● What this task involves:
Across the entries below, work out how many lines contain "down". Respond with the number and no other text.
■ ■ ■ ■ ■
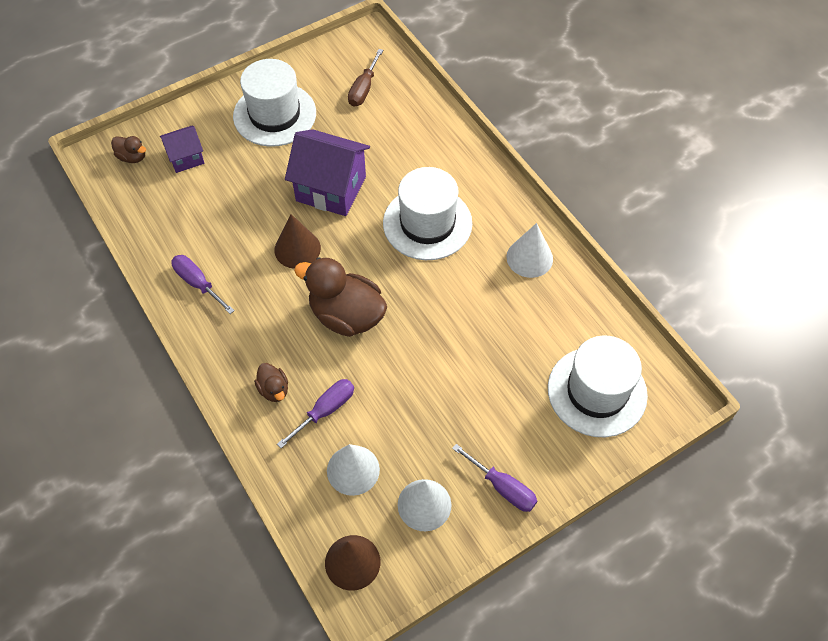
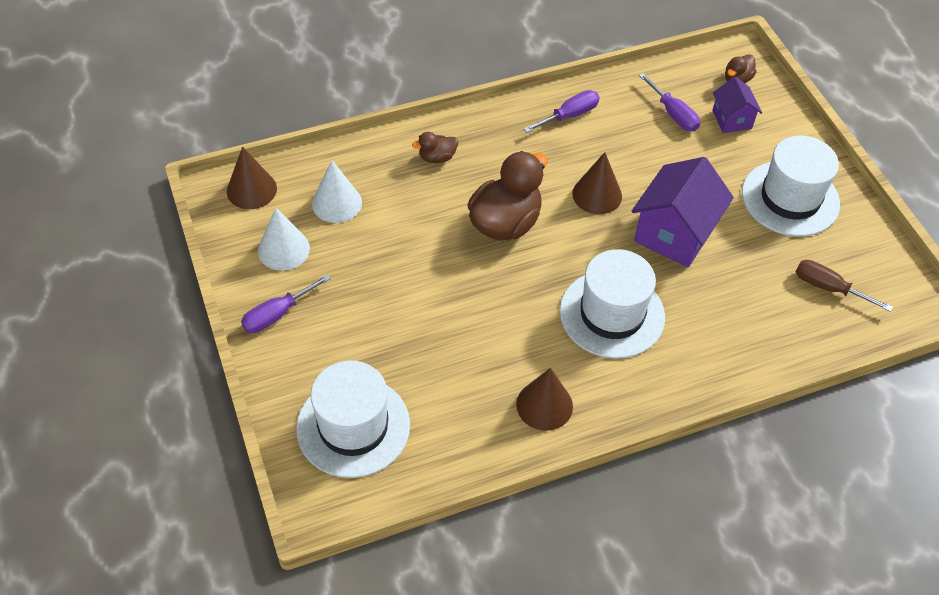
camera: 100 degrees right, 5 degrees down
purple screwdriver [277,379,354,448] -> purple screwdriver moved to [639,73,700,131]
white cone [507,223,553,278] -> brown cone [516,368,573,431]

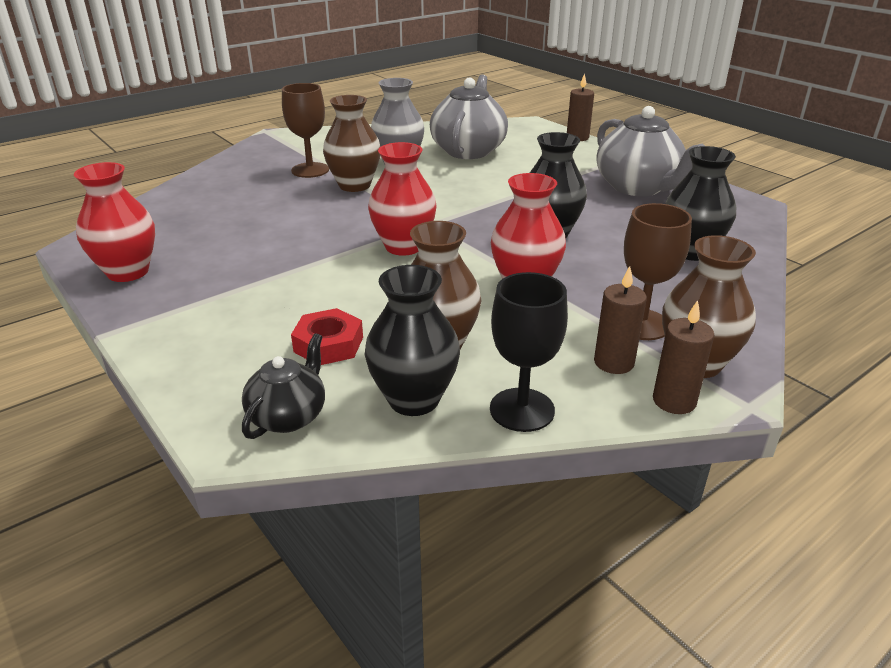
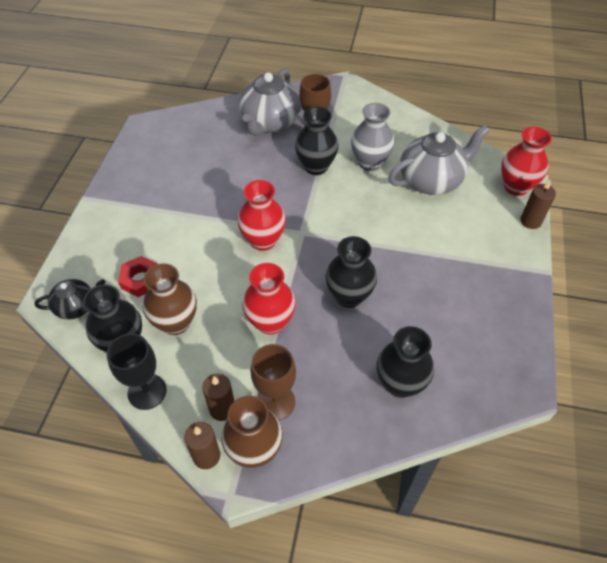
camera: 50 degrees right, 20 degrees up
red vase [74,162,155,282] -> red vase moved to [501,127,552,196]
brown vase [323,95,380,192] -> black vase [295,107,338,175]
grey teapot [597,106,705,196] -> grey teapot moved to [239,69,301,136]

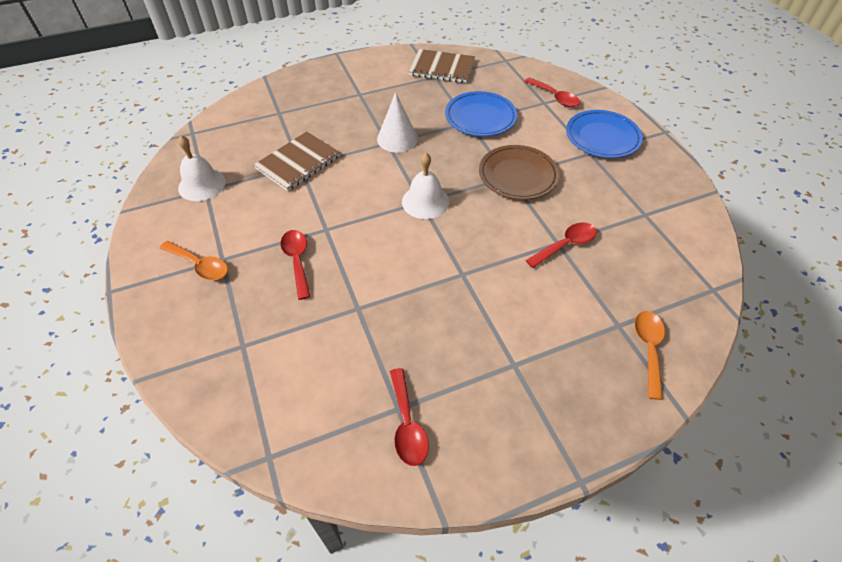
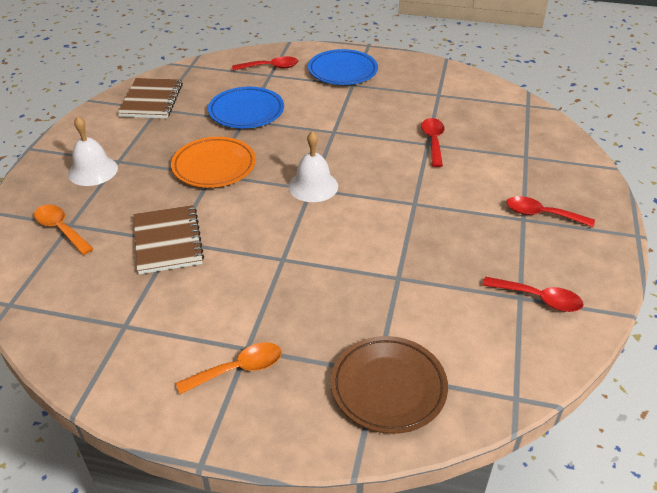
camera: 55 degrees left, 10 degrees down
white bell [178,135,226,201] -> white bell moved to [68,116,118,186]
red spoon [281,230,311,300] -> red spoon moved to [506,196,595,227]
white cone [377,92,418,153] -> orange plate [171,137,256,188]
brown notebook [409,49,475,83] -> brown notebook turned 45 degrees counterclockwise [118,78,183,118]
brown plate [479,145,559,200] -> brown plate moved to [331,336,448,434]
orange spoon [635,311,665,400] -> orange spoon moved to [34,205,94,255]

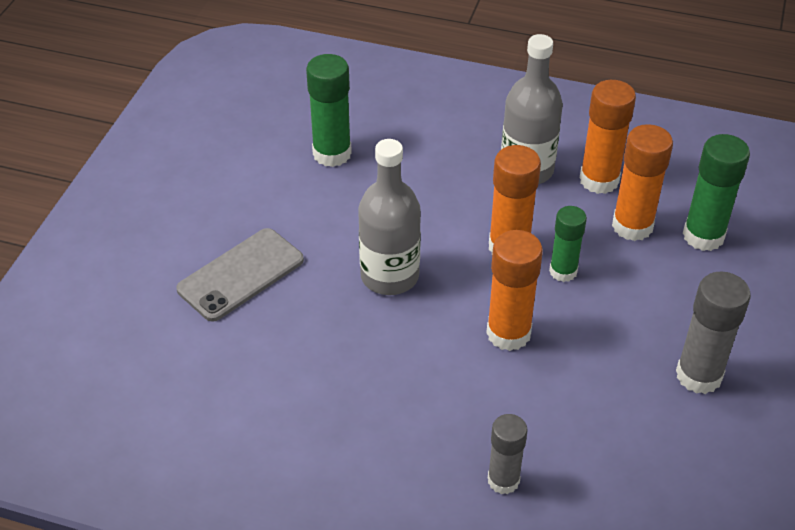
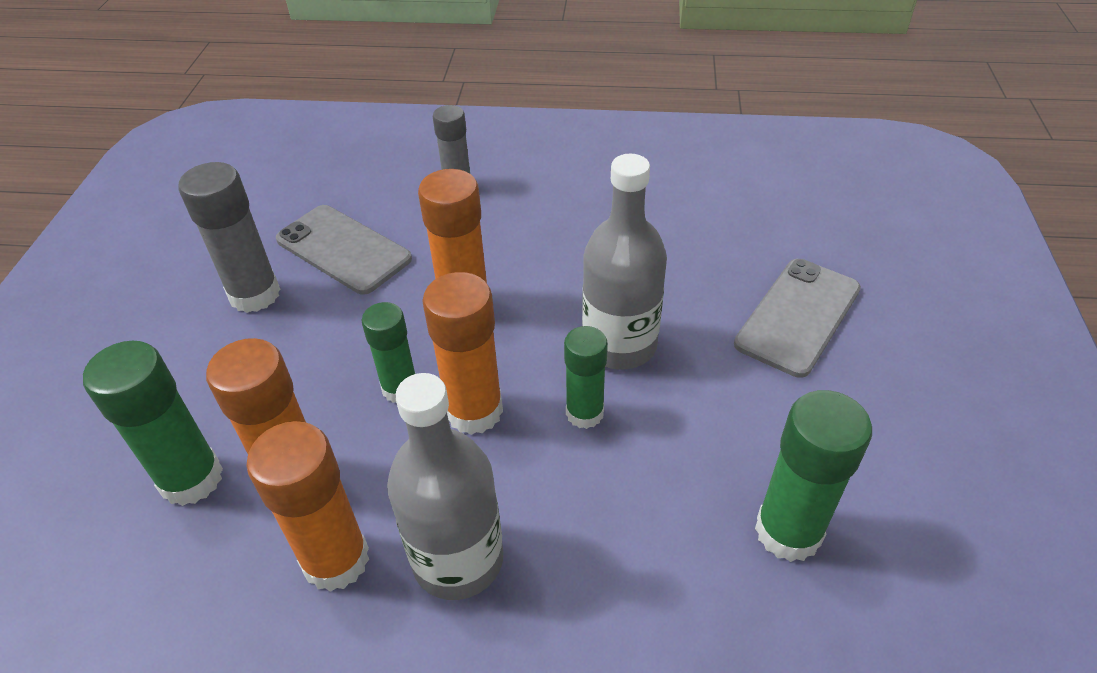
camera: 170 degrees right, 0 degrees up
none -> grey phone [276,205,412,295]
none -> green glue stick [564,326,608,429]

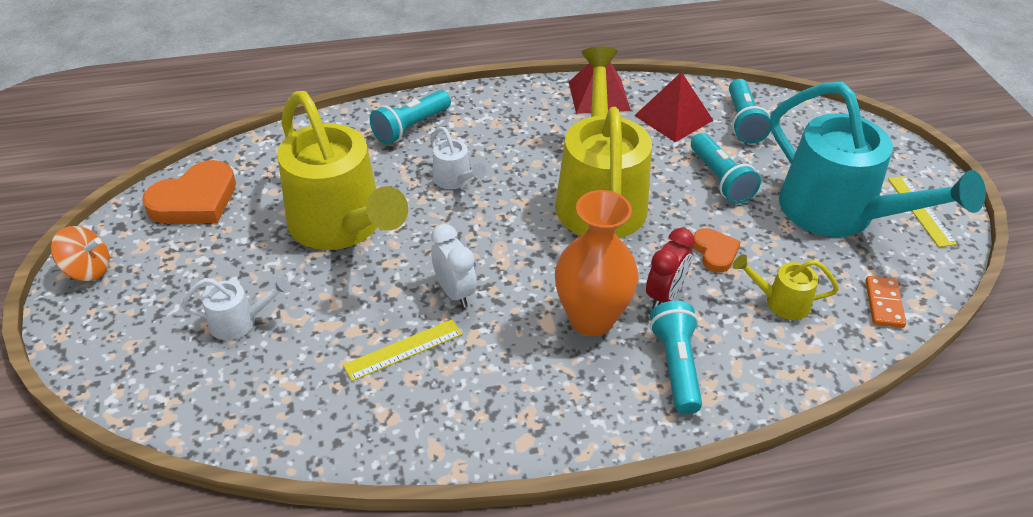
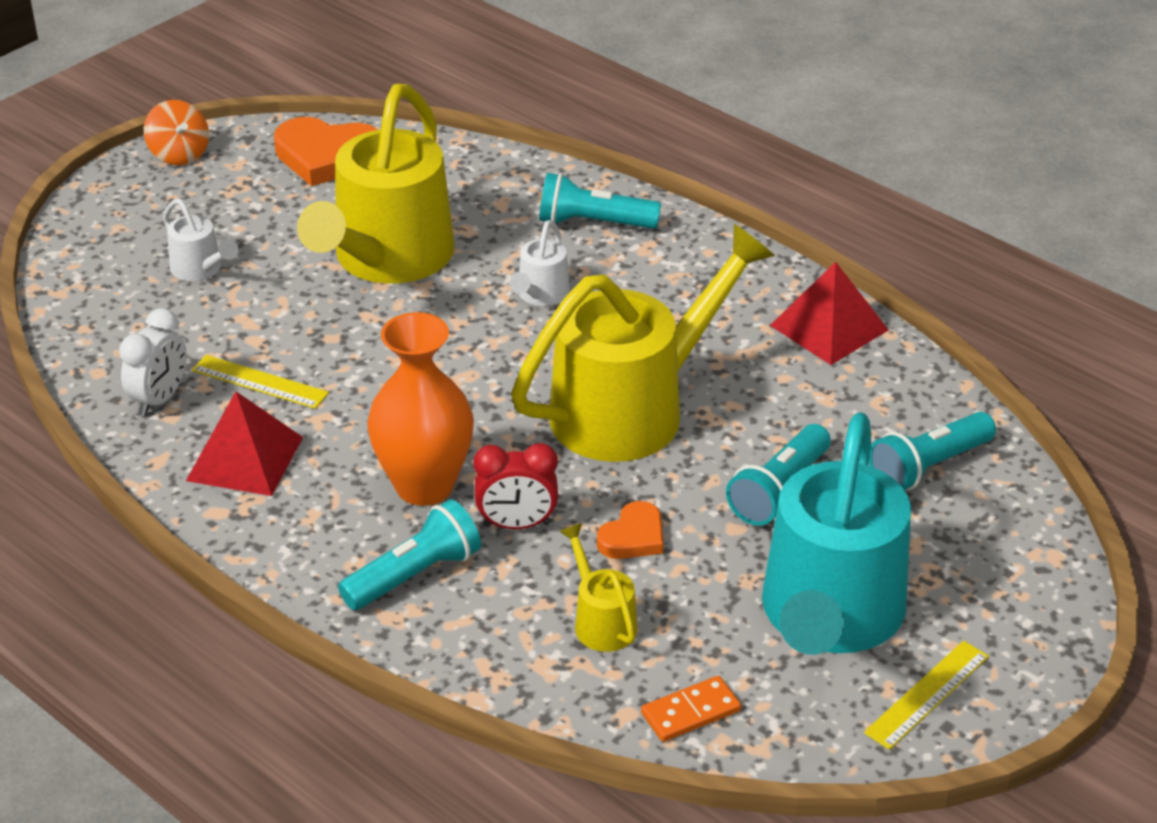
camera: 55 degrees right, 5 degrees down
white clock [431,224,477,308] -> white clock moved to [119,308,186,416]
red pyramid [634,72,714,142] -> red pyramid moved to [186,392,303,496]

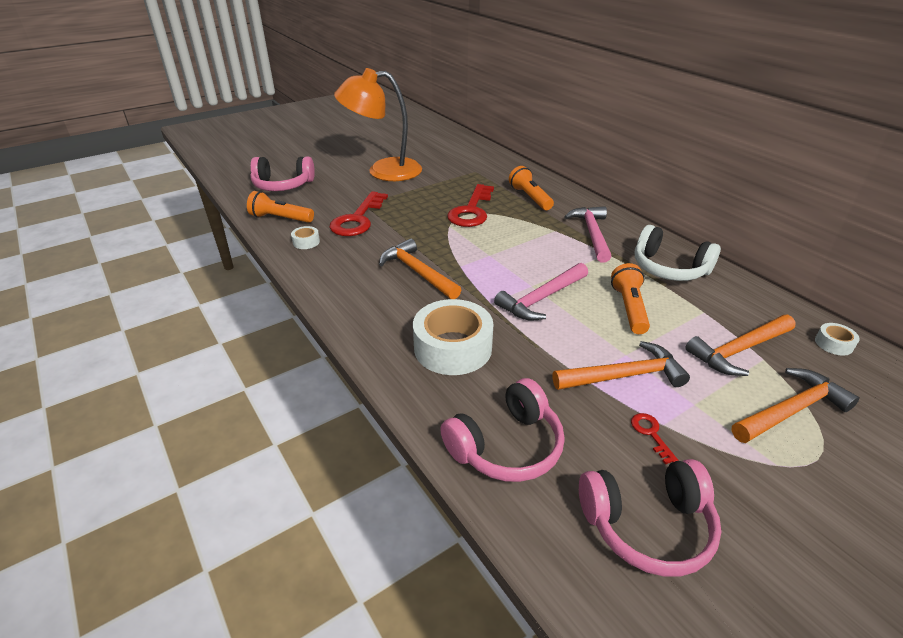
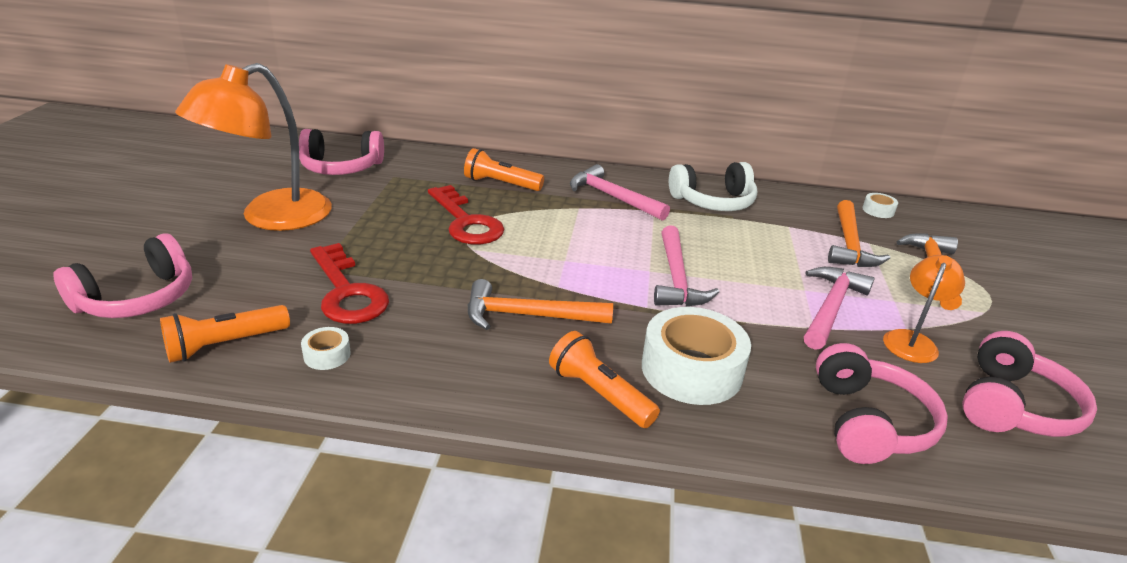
camera: 50 degrees left, 5 degrees down
orange hammer [553,341,690,390] -> pink hammer [804,267,874,350]
orange flashlight [611,263,650,334] -> orange flashlight moved to [549,331,660,428]
red key [631,413,678,464] -> orange lamp [883,255,965,363]
none -> pink headphones [299,129,384,175]

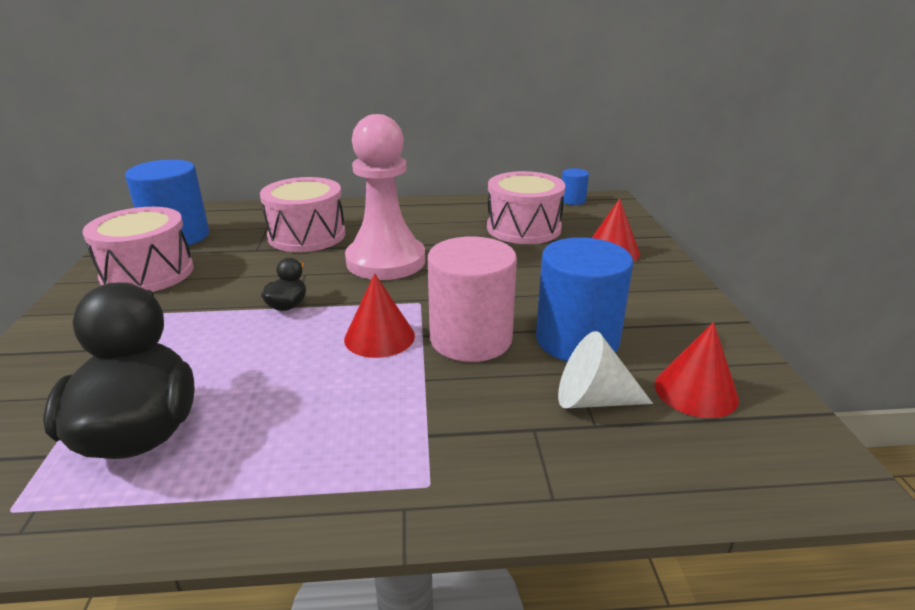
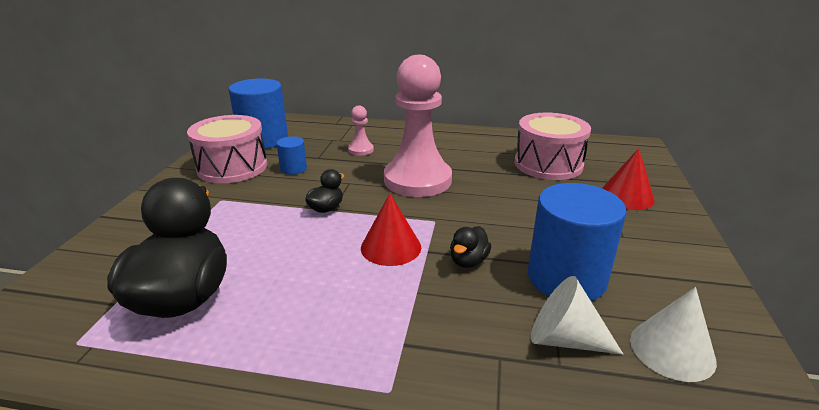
camera: 15 degrees right, 0 degrees up
pink drum [260,177,345,252] -> pink pawn [348,105,374,156]
pink cylinder [428,236,517,362] -> black duck [450,226,491,268]
blue cylinder [562,168,589,205] -> blue cylinder moved to [277,136,307,175]
red cone [654,322,739,418] -> white cone [630,287,717,382]

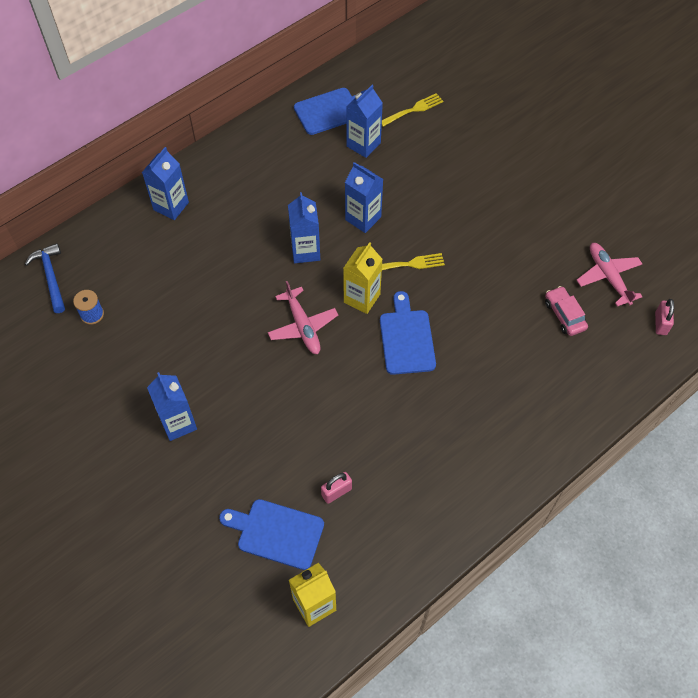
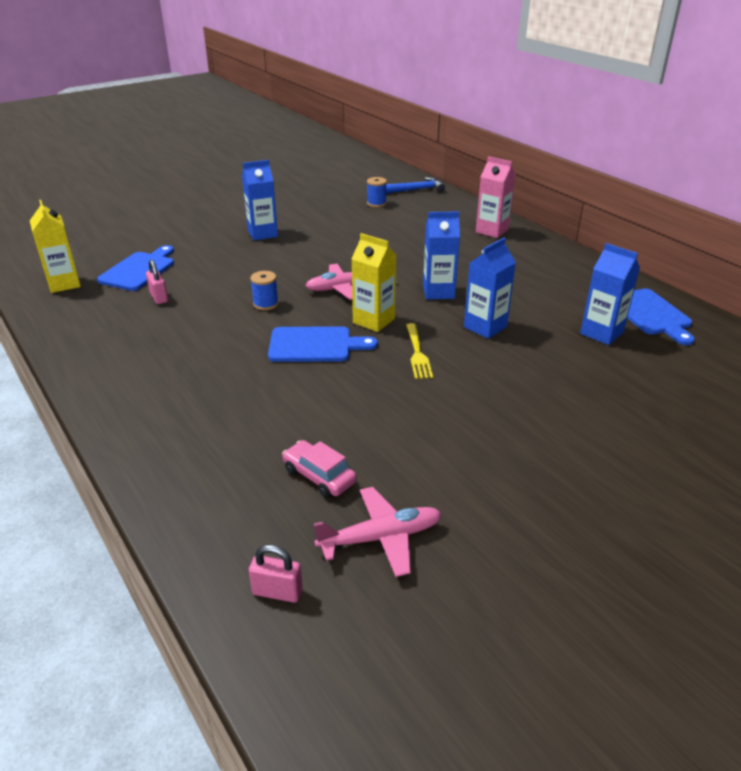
camera: 95 degrees right, 25 degrees down
blue carton [142,147,189,220] -> pink carton [476,156,516,238]
yellow fork [382,93,444,127] -> none
pink car [545,286,588,336] -> pink car turned 120 degrees counterclockwise [282,440,357,498]
none -> blue spool [250,271,279,310]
■ ■ ■ ■ ■
● Exercise solution:
5